Task brief -
Tally the lines below that contain the word "RAMP", then give the tally and nothing more.

Exercise data -
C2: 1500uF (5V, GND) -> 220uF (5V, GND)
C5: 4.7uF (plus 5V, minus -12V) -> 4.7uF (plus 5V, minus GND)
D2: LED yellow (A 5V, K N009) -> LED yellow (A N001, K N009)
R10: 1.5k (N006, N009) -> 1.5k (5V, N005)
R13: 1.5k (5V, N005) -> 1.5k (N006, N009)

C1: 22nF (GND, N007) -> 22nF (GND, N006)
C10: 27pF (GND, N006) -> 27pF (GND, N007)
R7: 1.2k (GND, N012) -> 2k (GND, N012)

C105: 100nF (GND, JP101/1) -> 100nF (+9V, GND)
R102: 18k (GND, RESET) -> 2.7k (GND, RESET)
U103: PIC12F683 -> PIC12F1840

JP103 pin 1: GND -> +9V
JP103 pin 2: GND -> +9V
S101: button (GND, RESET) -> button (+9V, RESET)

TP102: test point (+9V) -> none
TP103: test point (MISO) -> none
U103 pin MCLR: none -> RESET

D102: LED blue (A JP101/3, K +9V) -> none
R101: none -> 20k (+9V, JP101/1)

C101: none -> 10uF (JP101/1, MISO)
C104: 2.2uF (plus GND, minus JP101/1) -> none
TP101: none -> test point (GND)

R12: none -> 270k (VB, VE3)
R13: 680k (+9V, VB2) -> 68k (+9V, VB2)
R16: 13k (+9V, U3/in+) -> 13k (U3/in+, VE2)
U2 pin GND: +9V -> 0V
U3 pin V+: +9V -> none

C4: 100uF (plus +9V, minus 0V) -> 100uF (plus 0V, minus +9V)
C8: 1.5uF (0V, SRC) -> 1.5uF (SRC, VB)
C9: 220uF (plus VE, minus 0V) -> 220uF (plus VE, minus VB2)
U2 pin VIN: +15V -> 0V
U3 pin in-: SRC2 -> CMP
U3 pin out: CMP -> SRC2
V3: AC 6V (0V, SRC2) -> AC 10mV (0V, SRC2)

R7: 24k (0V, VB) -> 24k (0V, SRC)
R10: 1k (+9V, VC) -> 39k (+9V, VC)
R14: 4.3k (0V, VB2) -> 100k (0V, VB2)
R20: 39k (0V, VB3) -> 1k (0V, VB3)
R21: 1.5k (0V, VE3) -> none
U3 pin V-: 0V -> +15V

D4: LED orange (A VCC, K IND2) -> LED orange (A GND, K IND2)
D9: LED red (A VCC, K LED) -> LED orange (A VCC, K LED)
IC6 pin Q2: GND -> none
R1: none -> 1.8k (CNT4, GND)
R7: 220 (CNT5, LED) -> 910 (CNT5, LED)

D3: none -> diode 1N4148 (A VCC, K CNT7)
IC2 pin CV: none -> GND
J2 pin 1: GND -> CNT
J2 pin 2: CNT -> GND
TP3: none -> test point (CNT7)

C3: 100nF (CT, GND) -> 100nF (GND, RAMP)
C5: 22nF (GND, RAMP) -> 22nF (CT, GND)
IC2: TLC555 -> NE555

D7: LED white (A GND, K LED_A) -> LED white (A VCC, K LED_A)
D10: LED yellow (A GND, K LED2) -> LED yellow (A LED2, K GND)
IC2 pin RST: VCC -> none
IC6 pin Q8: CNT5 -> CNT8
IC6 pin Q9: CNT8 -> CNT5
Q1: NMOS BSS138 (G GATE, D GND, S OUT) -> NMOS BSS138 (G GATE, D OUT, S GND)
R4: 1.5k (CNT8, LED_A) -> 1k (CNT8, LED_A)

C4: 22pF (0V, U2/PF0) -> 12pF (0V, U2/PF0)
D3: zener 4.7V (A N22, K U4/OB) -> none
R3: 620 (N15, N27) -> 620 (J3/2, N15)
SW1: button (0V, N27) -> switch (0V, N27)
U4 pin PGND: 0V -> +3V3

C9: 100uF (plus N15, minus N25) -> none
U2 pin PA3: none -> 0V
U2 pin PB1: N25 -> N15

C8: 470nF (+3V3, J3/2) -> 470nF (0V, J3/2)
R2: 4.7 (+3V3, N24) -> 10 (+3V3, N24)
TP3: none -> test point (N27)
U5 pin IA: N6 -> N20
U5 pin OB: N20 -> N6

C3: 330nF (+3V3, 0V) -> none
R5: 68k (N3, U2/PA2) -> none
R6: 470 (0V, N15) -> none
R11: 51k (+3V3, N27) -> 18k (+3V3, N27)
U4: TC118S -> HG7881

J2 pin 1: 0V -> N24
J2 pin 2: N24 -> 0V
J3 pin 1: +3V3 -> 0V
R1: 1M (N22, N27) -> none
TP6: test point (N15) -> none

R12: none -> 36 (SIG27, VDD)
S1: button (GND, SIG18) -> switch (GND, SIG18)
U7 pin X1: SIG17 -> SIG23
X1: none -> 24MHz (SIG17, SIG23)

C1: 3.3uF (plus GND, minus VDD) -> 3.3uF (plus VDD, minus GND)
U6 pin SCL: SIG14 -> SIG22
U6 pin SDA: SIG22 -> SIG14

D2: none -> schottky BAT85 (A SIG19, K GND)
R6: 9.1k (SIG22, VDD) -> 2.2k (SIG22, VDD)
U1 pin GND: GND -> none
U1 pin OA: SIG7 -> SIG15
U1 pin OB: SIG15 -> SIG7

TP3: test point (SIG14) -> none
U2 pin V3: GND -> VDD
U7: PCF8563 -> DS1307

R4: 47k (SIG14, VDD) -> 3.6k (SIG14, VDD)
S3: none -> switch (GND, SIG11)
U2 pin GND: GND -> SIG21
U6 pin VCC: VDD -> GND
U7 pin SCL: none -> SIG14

Exercise response -
2